[Exercise brief] Within the listing below, please copy exactly the lines between the line holding "op=colour; was=śrubokręt [czerwony];" and the line holding "op=relocated; was=szczoteczka do", inclusive.

[Data supplied]
§ §
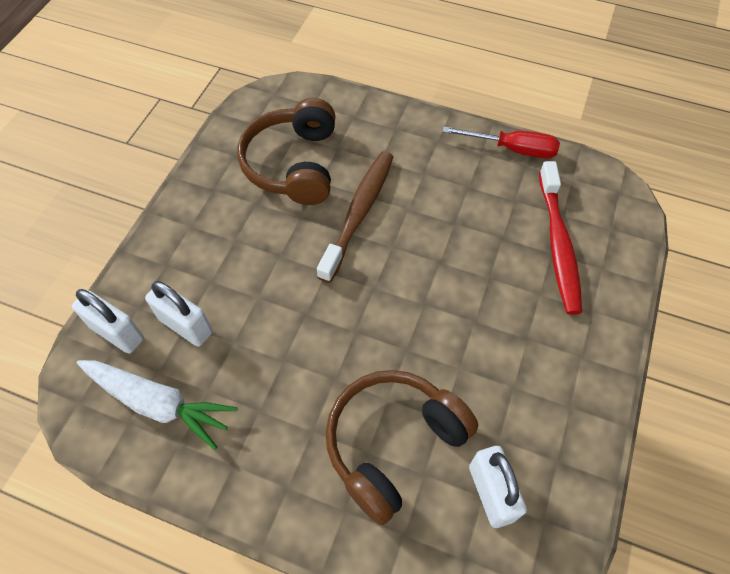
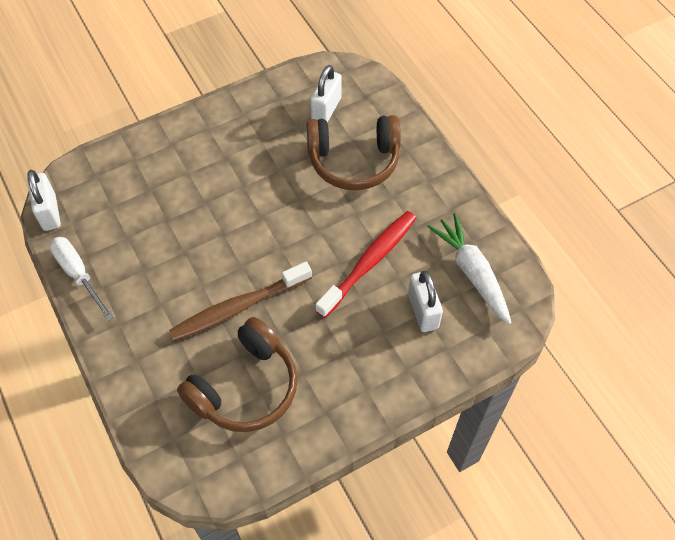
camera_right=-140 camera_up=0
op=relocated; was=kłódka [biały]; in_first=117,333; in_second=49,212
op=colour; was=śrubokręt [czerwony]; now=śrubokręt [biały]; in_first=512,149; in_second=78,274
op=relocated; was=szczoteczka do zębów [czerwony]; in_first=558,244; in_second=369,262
§ §
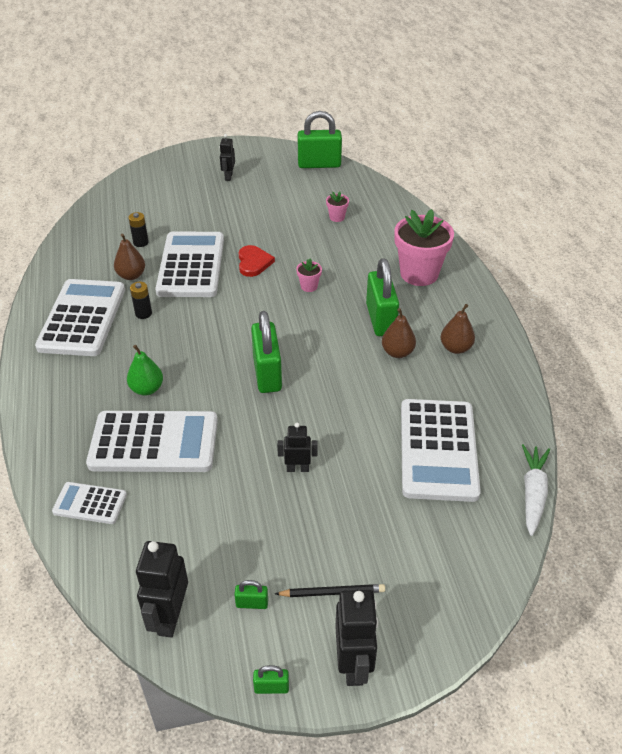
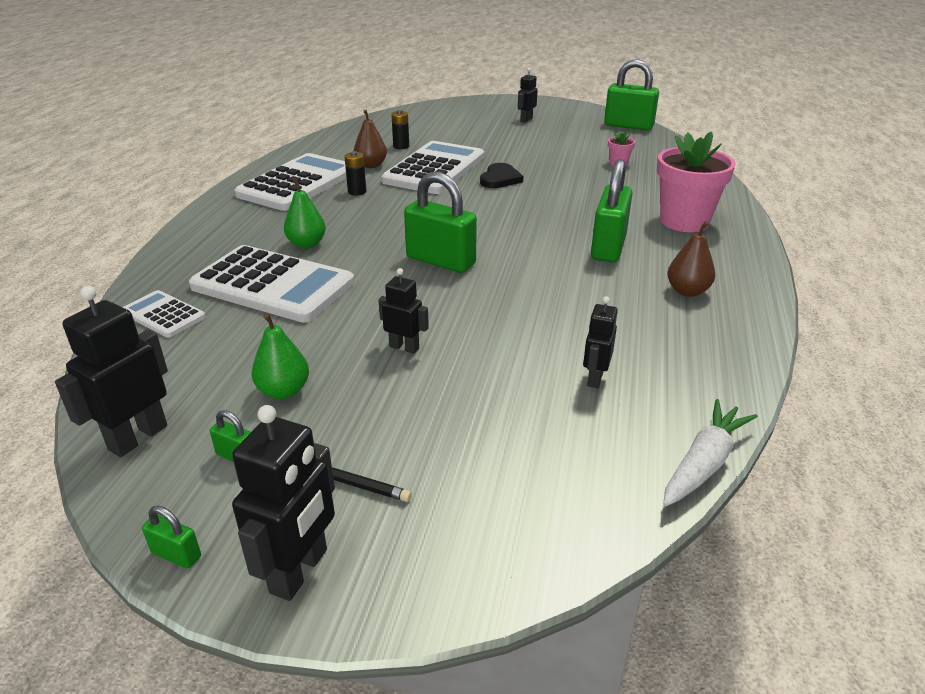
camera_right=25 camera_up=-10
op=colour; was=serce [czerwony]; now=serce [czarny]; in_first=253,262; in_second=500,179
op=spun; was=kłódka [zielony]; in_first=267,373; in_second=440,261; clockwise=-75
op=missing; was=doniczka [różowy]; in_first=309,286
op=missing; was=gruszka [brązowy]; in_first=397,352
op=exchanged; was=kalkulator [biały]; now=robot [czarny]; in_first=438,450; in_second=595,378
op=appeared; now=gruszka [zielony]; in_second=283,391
§ §
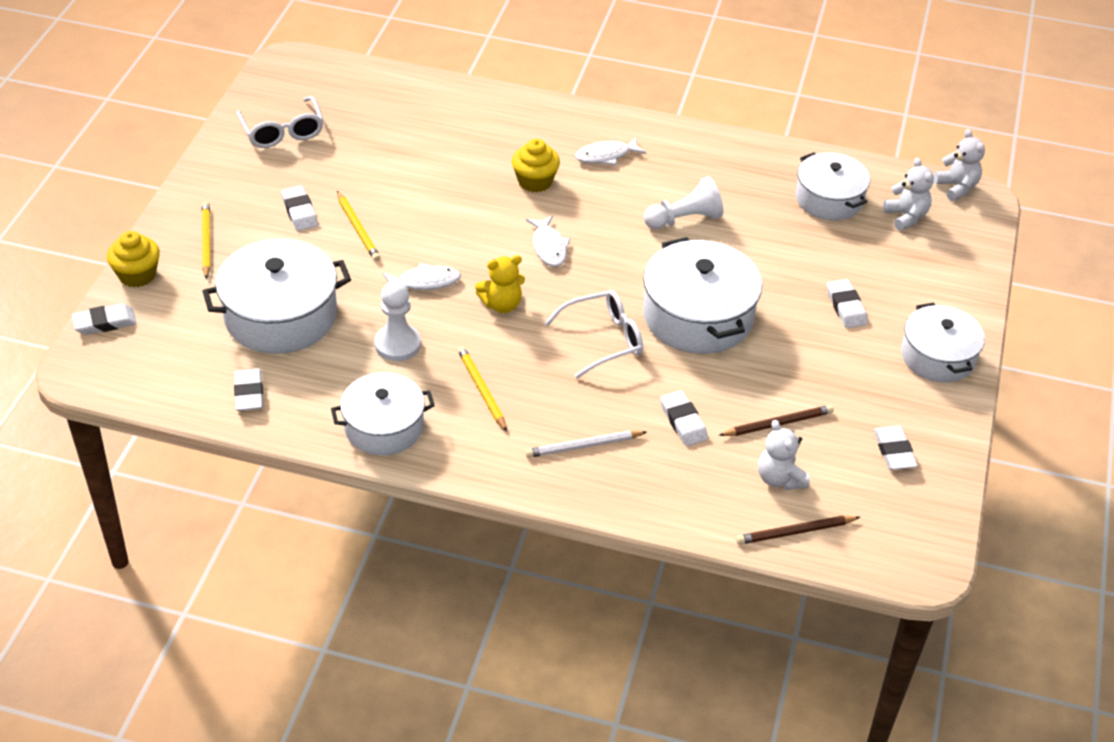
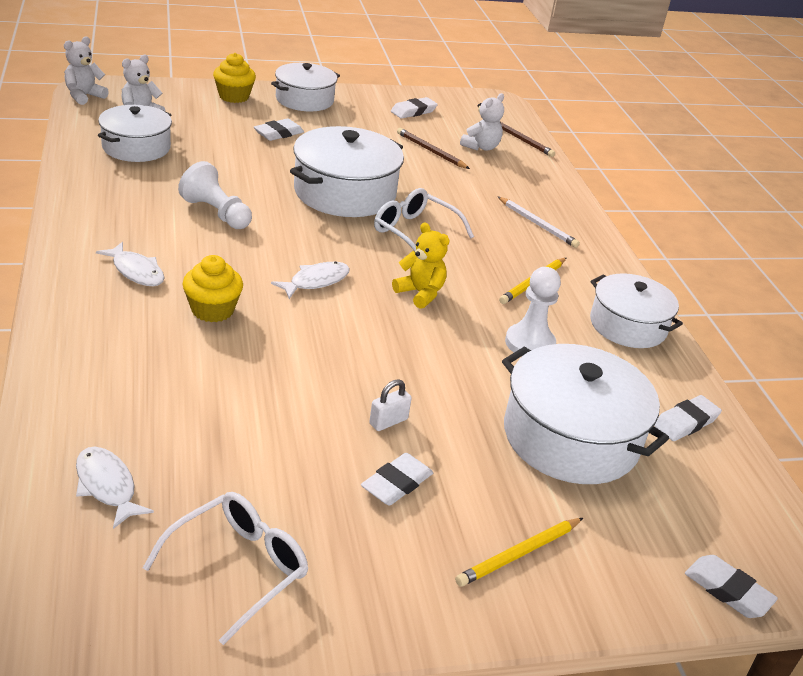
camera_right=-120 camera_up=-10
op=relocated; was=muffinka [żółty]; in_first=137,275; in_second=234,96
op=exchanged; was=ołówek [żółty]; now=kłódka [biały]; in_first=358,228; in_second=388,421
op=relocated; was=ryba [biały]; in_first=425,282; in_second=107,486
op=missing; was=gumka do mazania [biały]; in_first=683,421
§ §
[Answer box]
op=colour; was=śrubokręt [czerwony]; now=śrubokręt [biały]; in_first=512,149; in_second=78,274
op=relocated; was=szczoteczka do zębów [czerwony]; in_first=558,244; in_second=369,262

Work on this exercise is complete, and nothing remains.